> INPUT MATERIAL:
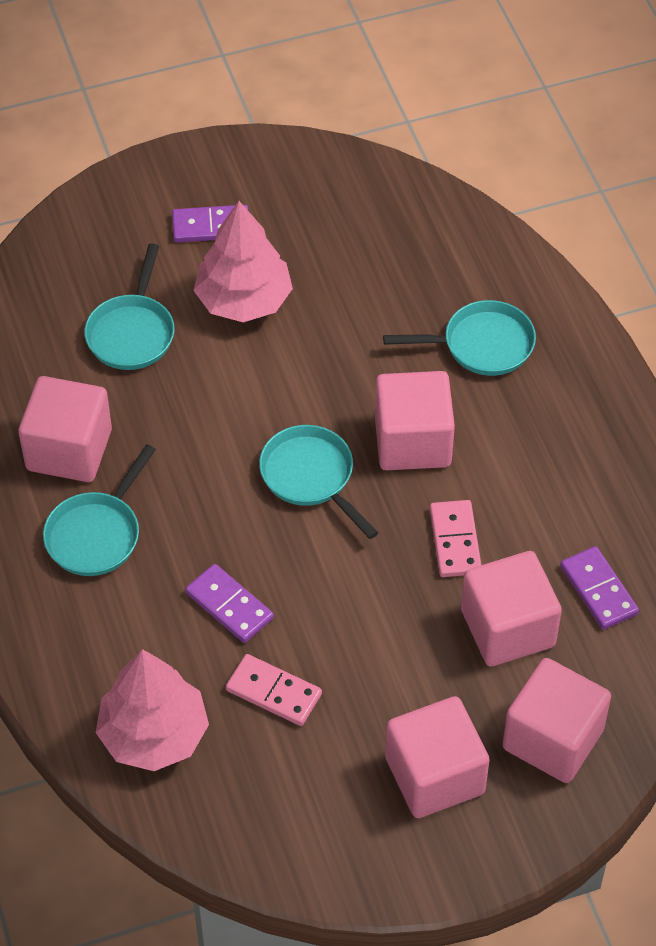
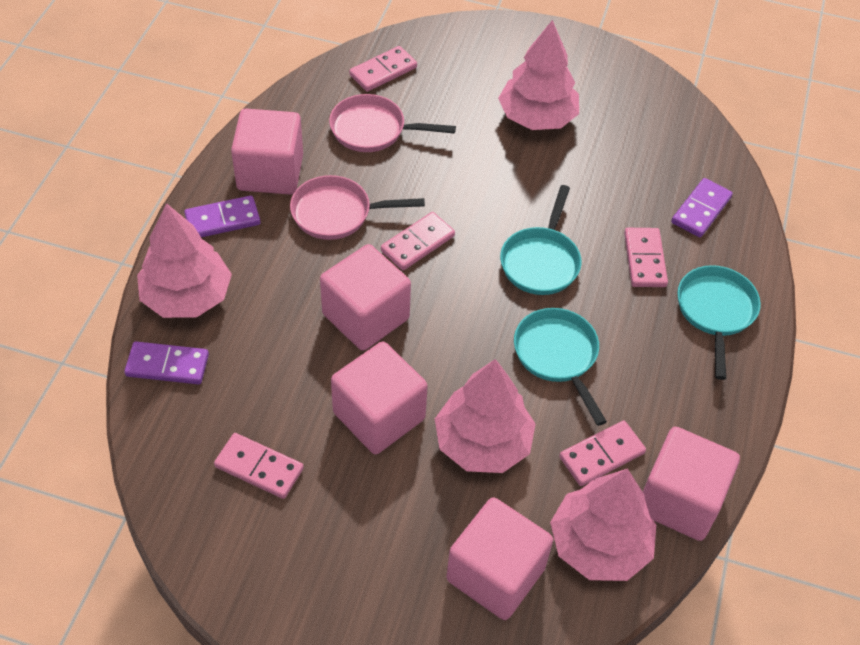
pink domino: 2 -> 5
pink pan: 0 -> 2
pink tree: 2 -> 4
turquoise pan: 4 -> 3

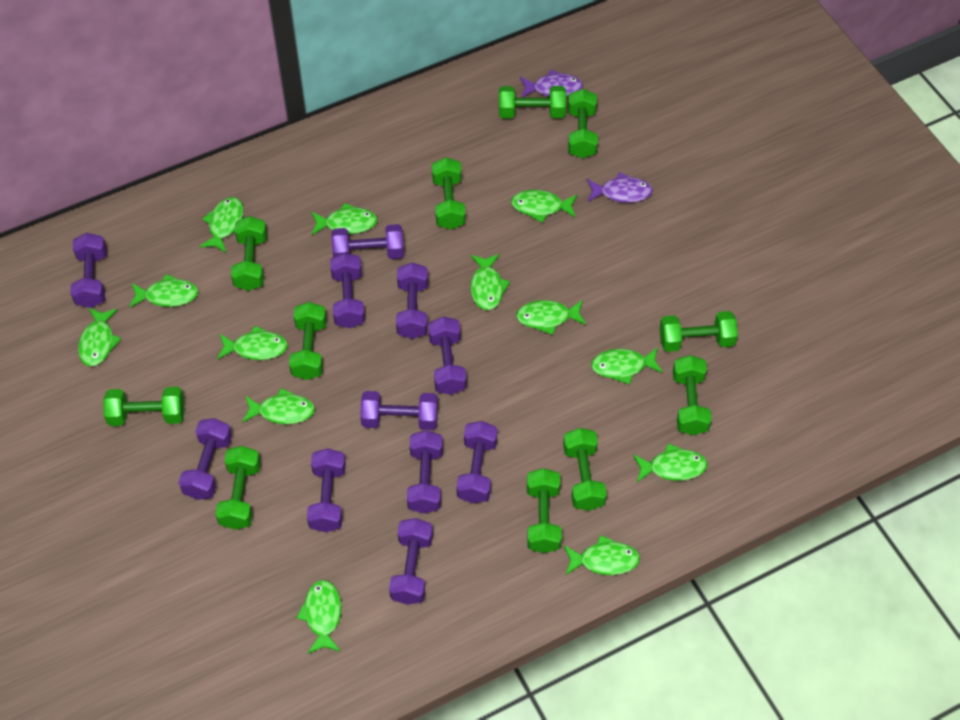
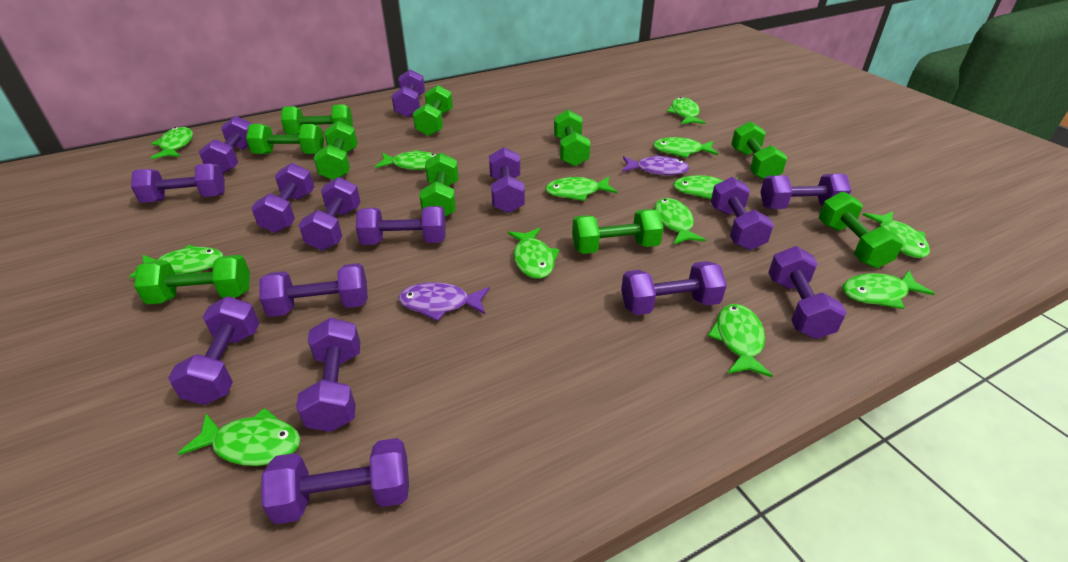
green dumbbell: 11 -> 10
purple dumbbell: 11 -> 15

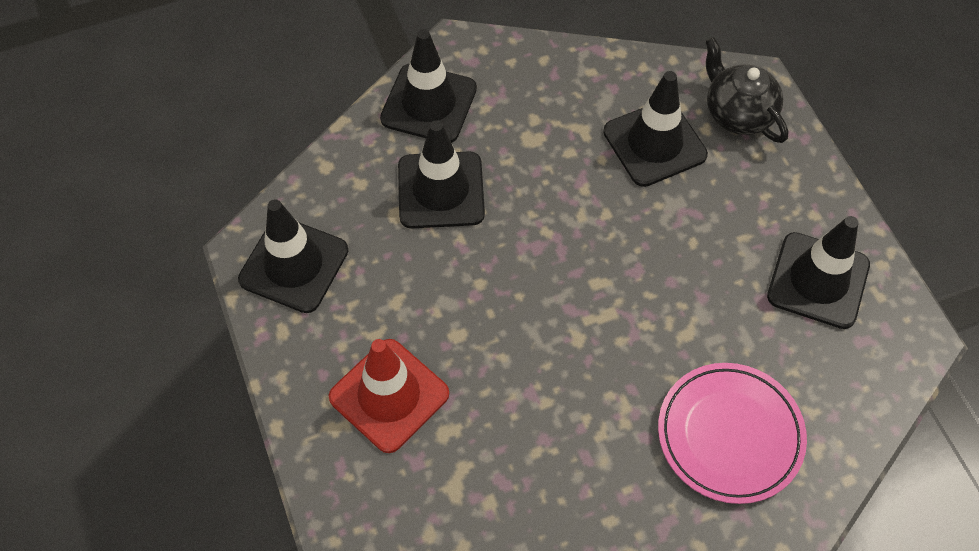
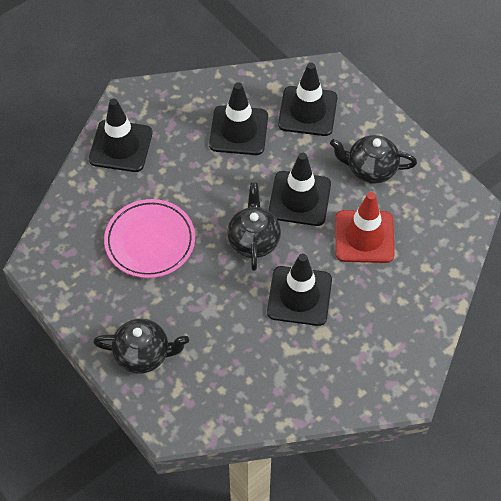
black teapot: 1 -> 3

> PROBLEM STATEMENT: Print out every entry above without changing a word, and leave out the pictures.

> SOLUTION TO THIS EXERCISE:
pink domino: 2 -> 5
pink pan: 0 -> 2
pink tree: 2 -> 4
turquoise pan: 4 -> 3

green dumbbell: 11 -> 10
purple dumbbell: 11 -> 15

black teapot: 1 -> 3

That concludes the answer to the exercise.